### What you are asked to do
Since only the words are wanted, reproduce every entry exactly and leave the images behind.

Data excerpts:
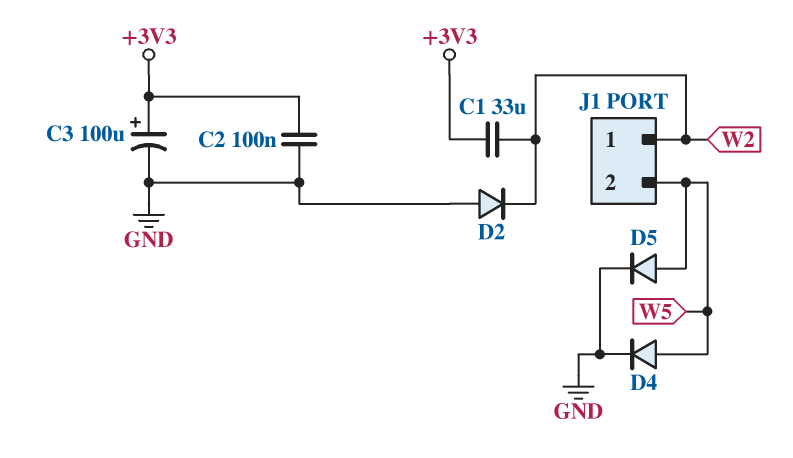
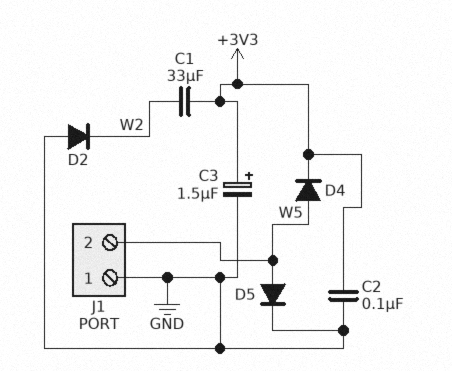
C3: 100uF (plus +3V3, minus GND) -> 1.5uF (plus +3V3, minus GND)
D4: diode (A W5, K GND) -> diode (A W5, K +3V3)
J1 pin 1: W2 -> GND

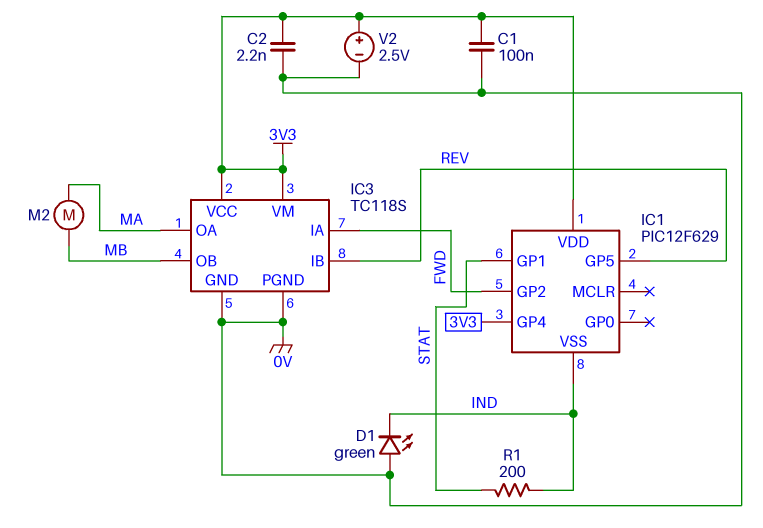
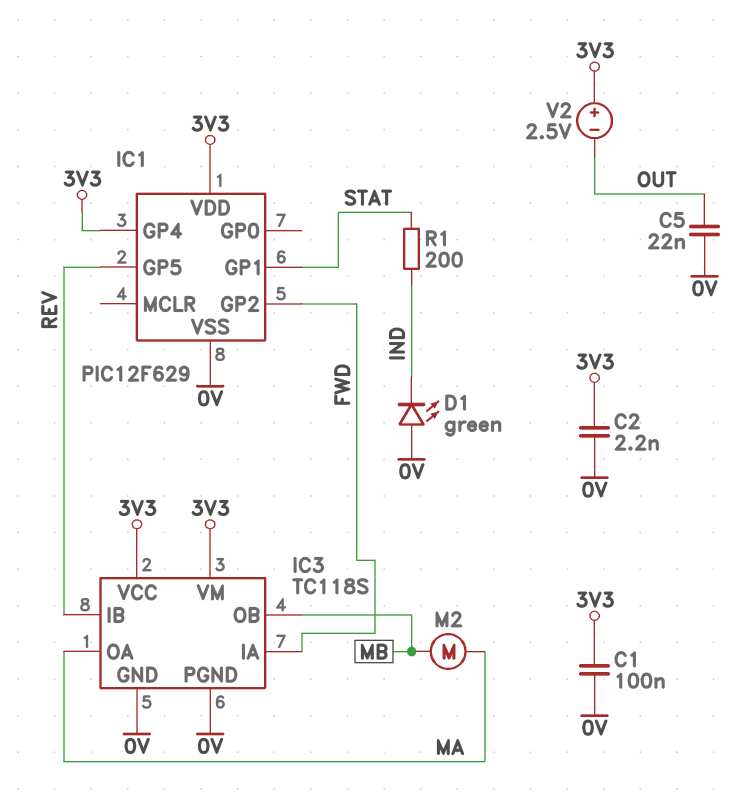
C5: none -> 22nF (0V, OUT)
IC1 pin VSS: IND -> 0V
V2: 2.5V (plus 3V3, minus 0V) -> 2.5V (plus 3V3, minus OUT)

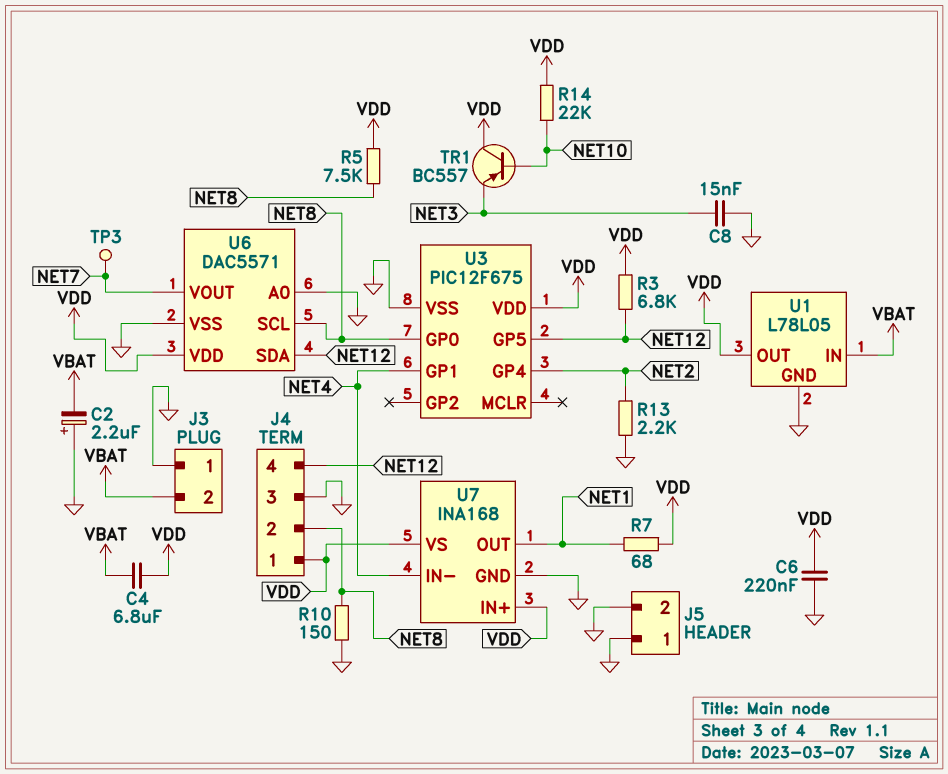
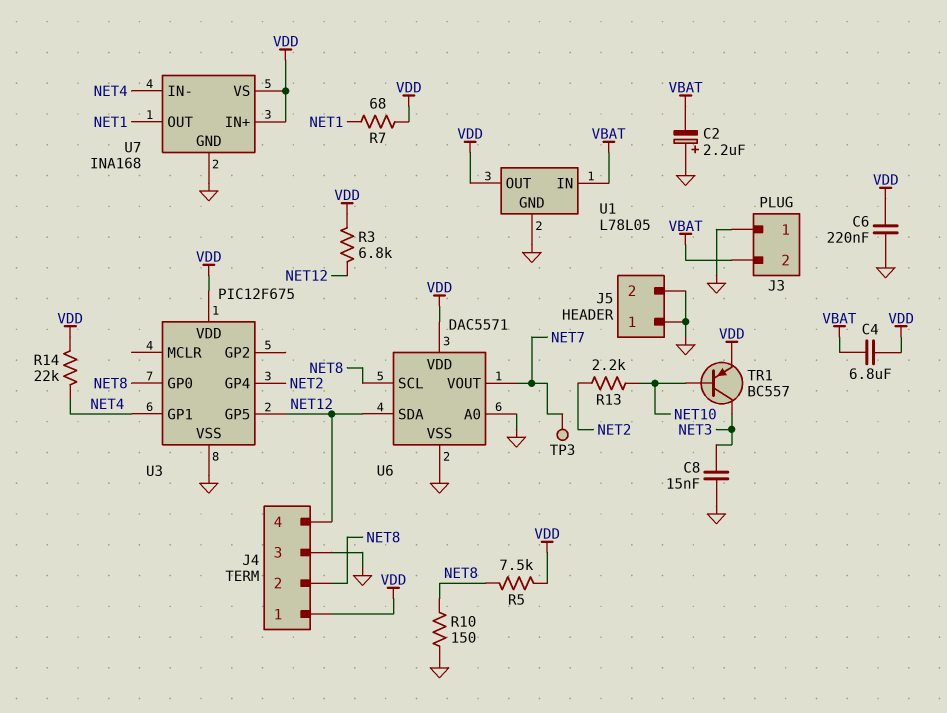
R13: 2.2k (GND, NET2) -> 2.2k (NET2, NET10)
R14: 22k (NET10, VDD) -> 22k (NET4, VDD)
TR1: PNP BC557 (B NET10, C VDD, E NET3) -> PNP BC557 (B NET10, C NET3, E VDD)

### Reply to the exercise
C3: 100uF (plus +3V3, minus GND) -> 1.5uF (plus +3V3, minus GND)
D4: diode (A W5, K GND) -> diode (A W5, K +3V3)
J1 pin 1: W2 -> GND

C5: none -> 22nF (0V, OUT)
IC1 pin VSS: IND -> 0V
V2: 2.5V (plus 3V3, minus 0V) -> 2.5V (plus 3V3, minus OUT)

R13: 2.2k (GND, NET2) -> 2.2k (NET2, NET10)
R14: 22k (NET10, VDD) -> 22k (NET4, VDD)
TR1: PNP BC557 (B NET10, C VDD, E NET3) -> PNP BC557 (B NET10, C NET3, E VDD)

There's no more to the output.